* Extracted records:
**********

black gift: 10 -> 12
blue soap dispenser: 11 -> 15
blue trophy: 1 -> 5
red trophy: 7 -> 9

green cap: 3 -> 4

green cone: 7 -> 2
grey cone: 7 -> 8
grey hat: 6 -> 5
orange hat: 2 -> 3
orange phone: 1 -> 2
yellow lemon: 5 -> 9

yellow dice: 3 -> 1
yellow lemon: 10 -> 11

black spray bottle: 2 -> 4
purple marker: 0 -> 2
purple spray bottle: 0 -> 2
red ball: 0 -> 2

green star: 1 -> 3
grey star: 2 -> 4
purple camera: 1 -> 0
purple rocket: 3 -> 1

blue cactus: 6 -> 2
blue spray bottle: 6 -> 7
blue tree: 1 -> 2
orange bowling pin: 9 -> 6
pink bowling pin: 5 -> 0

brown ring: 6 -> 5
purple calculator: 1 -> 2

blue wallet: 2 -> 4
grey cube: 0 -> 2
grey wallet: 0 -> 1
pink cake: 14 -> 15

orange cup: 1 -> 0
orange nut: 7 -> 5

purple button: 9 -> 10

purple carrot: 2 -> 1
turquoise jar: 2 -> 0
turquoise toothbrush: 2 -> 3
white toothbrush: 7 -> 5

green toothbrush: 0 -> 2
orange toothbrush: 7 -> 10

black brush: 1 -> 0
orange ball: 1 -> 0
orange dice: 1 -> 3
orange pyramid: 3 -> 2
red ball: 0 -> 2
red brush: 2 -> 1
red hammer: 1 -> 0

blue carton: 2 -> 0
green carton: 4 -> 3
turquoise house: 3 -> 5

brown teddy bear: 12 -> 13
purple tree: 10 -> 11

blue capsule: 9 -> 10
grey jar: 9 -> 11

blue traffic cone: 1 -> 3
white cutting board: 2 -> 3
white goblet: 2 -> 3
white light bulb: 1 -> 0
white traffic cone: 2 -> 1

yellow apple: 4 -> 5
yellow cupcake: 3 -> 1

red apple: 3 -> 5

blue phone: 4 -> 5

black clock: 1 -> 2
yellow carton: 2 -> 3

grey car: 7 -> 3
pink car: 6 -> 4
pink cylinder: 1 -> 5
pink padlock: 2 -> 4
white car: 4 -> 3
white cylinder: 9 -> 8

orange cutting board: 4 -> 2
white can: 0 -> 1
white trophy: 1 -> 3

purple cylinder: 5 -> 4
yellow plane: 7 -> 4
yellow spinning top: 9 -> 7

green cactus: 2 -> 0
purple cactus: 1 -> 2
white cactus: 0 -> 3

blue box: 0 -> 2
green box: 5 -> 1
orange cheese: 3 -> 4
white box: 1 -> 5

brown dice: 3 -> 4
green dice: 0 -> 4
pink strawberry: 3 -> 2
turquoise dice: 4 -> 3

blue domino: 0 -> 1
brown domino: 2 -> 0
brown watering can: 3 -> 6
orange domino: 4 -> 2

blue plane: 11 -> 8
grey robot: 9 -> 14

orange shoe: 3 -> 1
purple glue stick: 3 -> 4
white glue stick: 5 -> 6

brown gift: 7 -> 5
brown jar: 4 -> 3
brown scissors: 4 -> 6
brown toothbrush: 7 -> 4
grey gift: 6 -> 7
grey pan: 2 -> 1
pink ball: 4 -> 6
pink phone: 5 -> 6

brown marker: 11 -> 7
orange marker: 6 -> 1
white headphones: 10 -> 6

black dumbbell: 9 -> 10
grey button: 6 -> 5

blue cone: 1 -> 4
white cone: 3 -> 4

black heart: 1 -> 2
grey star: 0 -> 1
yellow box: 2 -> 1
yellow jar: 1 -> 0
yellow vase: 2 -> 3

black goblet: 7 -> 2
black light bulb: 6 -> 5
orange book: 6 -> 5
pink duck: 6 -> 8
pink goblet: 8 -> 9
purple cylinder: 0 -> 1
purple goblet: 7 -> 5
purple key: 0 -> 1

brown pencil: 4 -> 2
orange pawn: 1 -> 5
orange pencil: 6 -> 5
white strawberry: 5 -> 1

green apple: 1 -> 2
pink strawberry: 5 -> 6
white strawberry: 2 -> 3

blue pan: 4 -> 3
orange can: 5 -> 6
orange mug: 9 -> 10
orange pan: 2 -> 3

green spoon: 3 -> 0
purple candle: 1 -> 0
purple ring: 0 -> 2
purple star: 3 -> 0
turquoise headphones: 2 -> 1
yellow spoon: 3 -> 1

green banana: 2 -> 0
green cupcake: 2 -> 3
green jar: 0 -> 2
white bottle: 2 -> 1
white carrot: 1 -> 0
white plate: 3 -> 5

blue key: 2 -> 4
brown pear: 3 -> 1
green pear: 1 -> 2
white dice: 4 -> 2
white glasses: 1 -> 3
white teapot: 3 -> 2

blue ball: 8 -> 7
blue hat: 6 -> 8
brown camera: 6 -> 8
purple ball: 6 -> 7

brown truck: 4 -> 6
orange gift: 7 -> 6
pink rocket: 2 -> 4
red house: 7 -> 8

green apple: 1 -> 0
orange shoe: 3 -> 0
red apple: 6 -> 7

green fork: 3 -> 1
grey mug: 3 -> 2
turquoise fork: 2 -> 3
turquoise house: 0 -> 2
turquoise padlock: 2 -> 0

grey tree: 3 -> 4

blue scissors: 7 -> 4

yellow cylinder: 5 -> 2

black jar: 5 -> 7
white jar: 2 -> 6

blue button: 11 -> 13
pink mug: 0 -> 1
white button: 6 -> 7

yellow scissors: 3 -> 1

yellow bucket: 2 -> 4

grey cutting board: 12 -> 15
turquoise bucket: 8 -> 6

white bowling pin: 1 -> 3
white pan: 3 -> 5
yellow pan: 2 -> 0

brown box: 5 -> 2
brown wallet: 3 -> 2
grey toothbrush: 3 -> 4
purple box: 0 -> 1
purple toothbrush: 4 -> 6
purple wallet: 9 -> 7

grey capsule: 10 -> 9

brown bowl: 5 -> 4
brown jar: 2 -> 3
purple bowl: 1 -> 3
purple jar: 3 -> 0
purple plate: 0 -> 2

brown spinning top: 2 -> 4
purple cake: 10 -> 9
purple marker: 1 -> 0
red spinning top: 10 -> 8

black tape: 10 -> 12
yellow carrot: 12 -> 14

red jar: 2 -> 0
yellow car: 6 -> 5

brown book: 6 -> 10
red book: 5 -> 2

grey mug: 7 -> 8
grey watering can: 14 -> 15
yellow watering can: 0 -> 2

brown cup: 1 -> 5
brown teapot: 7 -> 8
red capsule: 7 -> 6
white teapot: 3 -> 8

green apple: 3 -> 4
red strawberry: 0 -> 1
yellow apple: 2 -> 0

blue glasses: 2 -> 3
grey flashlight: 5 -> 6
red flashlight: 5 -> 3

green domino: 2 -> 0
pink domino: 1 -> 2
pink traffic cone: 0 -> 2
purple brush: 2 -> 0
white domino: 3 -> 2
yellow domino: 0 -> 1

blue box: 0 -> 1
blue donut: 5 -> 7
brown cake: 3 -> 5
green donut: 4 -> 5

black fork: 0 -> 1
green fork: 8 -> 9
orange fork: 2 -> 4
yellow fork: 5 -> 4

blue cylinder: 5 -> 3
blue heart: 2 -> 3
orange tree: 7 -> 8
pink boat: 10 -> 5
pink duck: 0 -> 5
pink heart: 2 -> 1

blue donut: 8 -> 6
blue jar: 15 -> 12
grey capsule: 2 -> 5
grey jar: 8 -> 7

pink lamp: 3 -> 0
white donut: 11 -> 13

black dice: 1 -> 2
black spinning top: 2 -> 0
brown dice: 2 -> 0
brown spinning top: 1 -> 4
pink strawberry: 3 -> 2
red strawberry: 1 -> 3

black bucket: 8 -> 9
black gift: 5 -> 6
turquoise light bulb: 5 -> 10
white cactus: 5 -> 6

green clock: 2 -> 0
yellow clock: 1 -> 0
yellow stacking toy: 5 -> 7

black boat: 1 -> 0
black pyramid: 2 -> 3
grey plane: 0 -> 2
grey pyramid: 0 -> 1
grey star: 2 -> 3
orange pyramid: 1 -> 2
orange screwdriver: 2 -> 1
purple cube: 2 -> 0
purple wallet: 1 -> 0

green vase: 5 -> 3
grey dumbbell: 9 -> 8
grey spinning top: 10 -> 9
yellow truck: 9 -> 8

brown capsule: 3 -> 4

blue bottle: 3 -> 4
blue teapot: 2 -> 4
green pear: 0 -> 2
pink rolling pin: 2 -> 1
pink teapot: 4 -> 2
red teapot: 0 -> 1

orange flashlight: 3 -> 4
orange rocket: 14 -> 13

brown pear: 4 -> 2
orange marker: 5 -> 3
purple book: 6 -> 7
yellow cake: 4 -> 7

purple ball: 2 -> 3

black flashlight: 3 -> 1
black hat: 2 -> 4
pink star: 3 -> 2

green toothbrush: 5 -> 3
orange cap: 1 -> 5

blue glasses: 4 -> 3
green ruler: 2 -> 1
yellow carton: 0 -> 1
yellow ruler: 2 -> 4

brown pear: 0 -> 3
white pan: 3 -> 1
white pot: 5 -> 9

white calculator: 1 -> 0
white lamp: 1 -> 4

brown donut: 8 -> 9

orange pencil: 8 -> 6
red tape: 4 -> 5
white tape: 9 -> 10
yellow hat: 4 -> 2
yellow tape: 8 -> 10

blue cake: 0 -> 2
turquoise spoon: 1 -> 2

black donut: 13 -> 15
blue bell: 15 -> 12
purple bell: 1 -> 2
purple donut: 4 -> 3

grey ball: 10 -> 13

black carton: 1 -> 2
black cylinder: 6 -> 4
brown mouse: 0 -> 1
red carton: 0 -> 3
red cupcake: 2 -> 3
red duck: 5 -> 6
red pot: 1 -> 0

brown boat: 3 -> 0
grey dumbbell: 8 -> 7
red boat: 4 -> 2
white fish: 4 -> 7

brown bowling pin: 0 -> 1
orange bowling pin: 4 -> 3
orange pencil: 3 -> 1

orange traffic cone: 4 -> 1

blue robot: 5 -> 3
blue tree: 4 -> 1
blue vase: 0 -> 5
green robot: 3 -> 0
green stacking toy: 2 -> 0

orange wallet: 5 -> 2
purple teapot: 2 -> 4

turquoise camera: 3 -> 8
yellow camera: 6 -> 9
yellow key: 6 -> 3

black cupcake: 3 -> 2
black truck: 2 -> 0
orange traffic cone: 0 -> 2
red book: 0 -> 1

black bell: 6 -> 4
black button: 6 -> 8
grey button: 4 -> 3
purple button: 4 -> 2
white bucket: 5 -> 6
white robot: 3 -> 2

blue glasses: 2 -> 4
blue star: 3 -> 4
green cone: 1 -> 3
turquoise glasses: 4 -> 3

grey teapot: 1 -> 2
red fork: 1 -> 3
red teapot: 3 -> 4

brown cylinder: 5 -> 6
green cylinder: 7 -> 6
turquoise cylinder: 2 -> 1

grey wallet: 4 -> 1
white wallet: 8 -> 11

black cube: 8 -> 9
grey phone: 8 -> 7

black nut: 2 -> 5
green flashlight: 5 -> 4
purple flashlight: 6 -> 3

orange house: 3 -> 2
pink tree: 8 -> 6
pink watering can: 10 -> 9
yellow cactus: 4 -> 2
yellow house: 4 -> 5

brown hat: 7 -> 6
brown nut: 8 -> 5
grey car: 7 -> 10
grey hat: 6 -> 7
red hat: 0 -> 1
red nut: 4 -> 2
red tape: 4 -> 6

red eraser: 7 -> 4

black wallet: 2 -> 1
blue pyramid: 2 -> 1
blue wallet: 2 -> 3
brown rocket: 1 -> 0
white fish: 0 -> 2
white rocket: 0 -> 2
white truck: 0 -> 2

**********

* EXERCISE:
Your answer must consist solely of the lines above between the line holding "green domino: 2 -> 0" and the line holding "blue jar: 15 -> 12", inclusive, copied exactly.

* SOLUTION TO THE PROBLEM:
green domino: 2 -> 0
pink domino: 1 -> 2
pink traffic cone: 0 -> 2
purple brush: 2 -> 0
white domino: 3 -> 2
yellow domino: 0 -> 1

blue box: 0 -> 1
blue donut: 5 -> 7
brown cake: 3 -> 5
green donut: 4 -> 5

black fork: 0 -> 1
green fork: 8 -> 9
orange fork: 2 -> 4
yellow fork: 5 -> 4

blue cylinder: 5 -> 3
blue heart: 2 -> 3
orange tree: 7 -> 8
pink boat: 10 -> 5
pink duck: 0 -> 5
pink heart: 2 -> 1

blue donut: 8 -> 6
blue jar: 15 -> 12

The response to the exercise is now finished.